### Exercise instructions
An unchanged copy of each entry below is needed; keep the pictures out of it.

### Input material
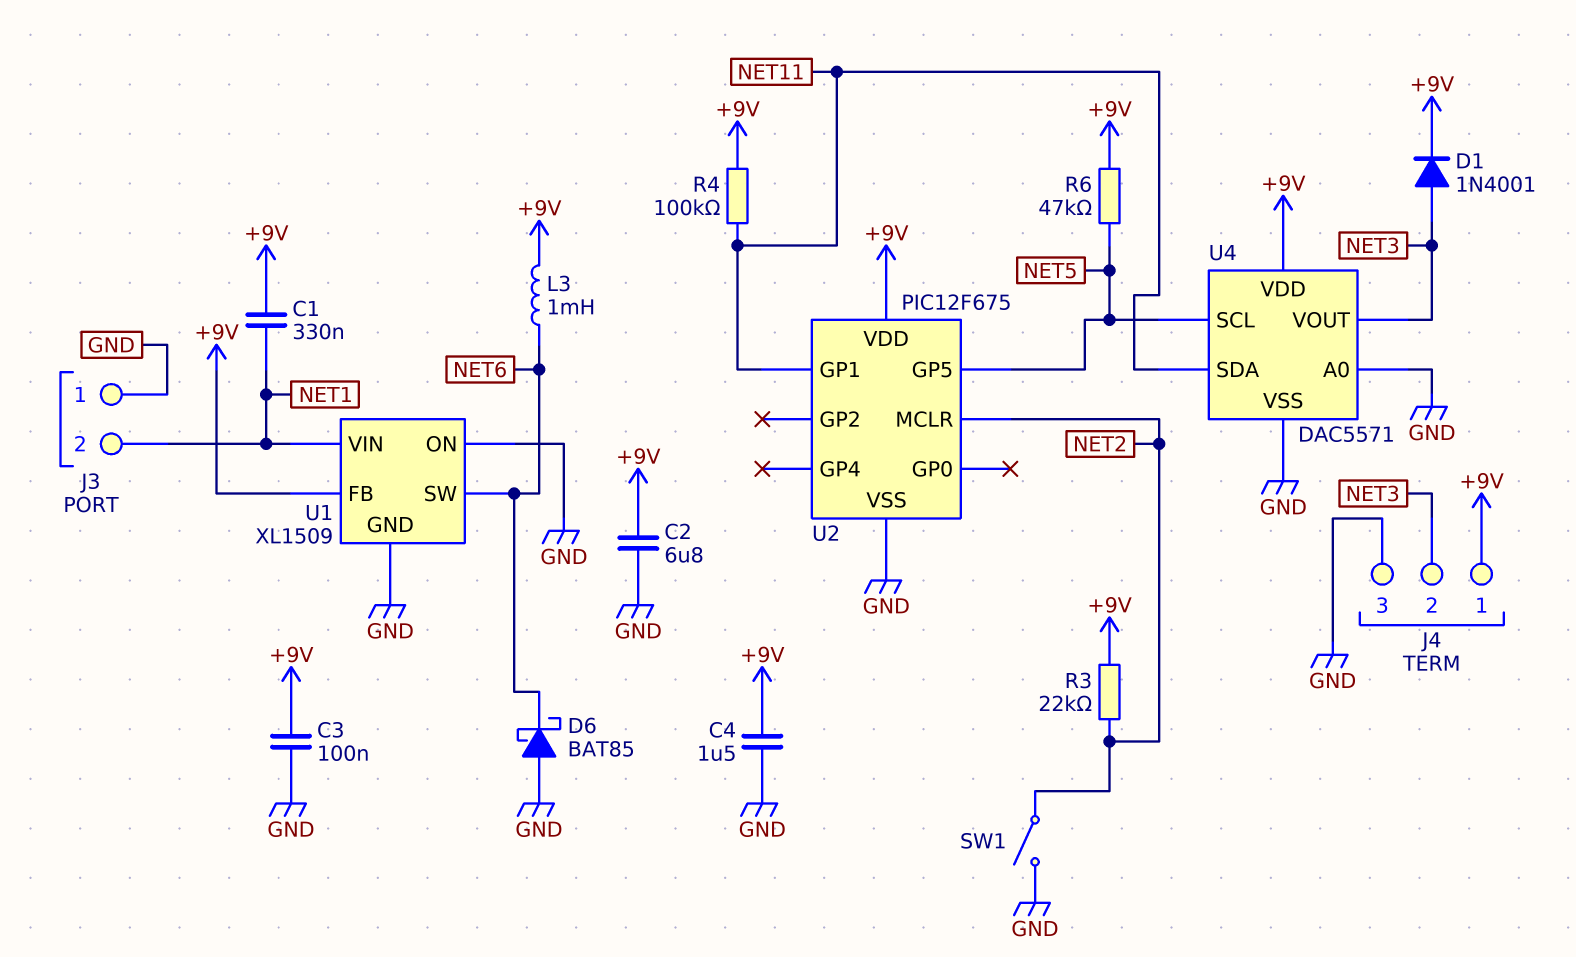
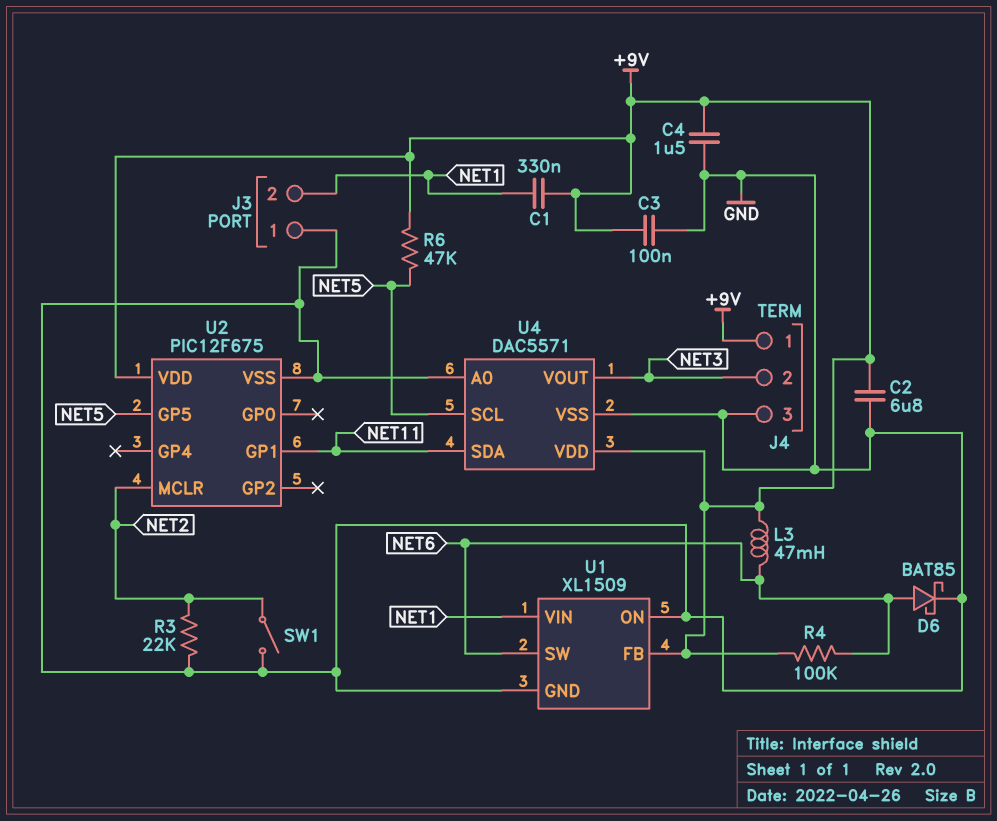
D1: diode 1N4001 (A NET3, K +9V) -> none
D6: schottky BAT85 (A GND, K NET6) -> schottky BAT85 (A NET6, K GND)
L3: 1mH (+9V, NET6) -> 47mH (+9V, NET6)
R3: 22k (+9V, NET2) -> 22k (GND, NET2)
R4: 100k (+9V, NET11) -> 100k (+9V, NET6)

### Reply to the exercise
D1: diode 1N4001 (A NET3, K +9V) -> none
D6: schottky BAT85 (A GND, K NET6) -> schottky BAT85 (A NET6, K GND)
L3: 1mH (+9V, NET6) -> 47mH (+9V, NET6)
R3: 22k (+9V, NET2) -> 22k (GND, NET2)
R4: 100k (+9V, NET11) -> 100k (+9V, NET6)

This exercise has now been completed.